[Stored data]

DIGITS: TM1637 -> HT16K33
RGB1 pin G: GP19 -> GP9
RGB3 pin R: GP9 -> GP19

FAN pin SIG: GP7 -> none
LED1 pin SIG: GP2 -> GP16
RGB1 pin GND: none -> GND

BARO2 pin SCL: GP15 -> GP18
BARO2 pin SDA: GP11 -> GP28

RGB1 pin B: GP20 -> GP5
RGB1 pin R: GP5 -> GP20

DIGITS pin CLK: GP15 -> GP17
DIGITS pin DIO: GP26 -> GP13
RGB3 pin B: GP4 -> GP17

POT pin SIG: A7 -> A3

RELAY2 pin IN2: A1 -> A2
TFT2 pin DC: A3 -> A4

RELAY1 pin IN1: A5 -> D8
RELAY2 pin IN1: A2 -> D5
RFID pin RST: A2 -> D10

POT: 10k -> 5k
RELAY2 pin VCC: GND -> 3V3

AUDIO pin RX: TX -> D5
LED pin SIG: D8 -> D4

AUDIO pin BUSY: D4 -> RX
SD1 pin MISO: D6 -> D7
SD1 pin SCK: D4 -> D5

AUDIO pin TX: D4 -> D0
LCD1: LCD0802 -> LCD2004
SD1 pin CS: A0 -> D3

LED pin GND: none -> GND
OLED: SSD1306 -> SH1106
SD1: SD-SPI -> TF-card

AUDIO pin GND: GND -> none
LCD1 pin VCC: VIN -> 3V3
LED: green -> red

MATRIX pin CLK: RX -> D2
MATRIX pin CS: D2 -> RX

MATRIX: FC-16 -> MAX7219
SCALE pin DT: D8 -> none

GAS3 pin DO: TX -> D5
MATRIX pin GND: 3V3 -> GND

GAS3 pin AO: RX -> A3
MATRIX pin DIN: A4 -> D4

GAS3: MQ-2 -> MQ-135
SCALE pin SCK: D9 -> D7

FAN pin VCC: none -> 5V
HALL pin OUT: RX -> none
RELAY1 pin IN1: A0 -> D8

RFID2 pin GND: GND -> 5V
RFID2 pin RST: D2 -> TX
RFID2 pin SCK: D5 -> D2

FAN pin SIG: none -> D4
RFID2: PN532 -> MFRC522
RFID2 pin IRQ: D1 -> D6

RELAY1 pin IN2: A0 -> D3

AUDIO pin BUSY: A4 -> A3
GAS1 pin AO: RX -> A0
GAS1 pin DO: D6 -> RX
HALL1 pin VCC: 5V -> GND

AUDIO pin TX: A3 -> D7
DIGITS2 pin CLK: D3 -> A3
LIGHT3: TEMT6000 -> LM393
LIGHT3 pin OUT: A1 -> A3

Brief
Only the lines from the one bearing "SD1 pin MISO: D6 -> D7" through the end of the entries above belong in the answer, each one exactly as given.

Response to the exercise
SD1 pin MISO: D6 -> D7
SD1 pin SCK: D4 -> D5

AUDIO pin TX: D4 -> D0
LCD1: LCD0802 -> LCD2004
SD1 pin CS: A0 -> D3

LED pin GND: none -> GND
OLED: SSD1306 -> SH1106
SD1: SD-SPI -> TF-card

AUDIO pin GND: GND -> none
LCD1 pin VCC: VIN -> 3V3
LED: green -> red

MATRIX pin CLK: RX -> D2
MATRIX pin CS: D2 -> RX

MATRIX: FC-16 -> MAX7219
SCALE pin DT: D8 -> none

GAS3 pin DO: TX -> D5
MATRIX pin GND: 3V3 -> GND

GAS3 pin AO: RX -> A3
MATRIX pin DIN: A4 -> D4

GAS3: MQ-2 -> MQ-135
SCALE pin SCK: D9 -> D7

FAN pin VCC: none -> 5V
HALL pin OUT: RX -> none
RELAY1 pin IN1: A0 -> D8

RFID2 pin GND: GND -> 5V
RFID2 pin RST: D2 -> TX
RFID2 pin SCK: D5 -> D2

FAN pin SIG: none -> D4
RFID2: PN532 -> MFRC522
RFID2 pin IRQ: D1 -> D6

RELAY1 pin IN2: A0 -> D3

AUDIO pin BUSY: A4 -> A3
GAS1 pin AO: RX -> A0
GAS1 pin DO: D6 -> RX
HALL1 pin VCC: 5V -> GND

AUDIO pin TX: A3 -> D7
DIGITS2 pin CLK: D3 -> A3
LIGHT3: TEMT6000 -> LM393
LIGHT3 pin OUT: A1 -> A3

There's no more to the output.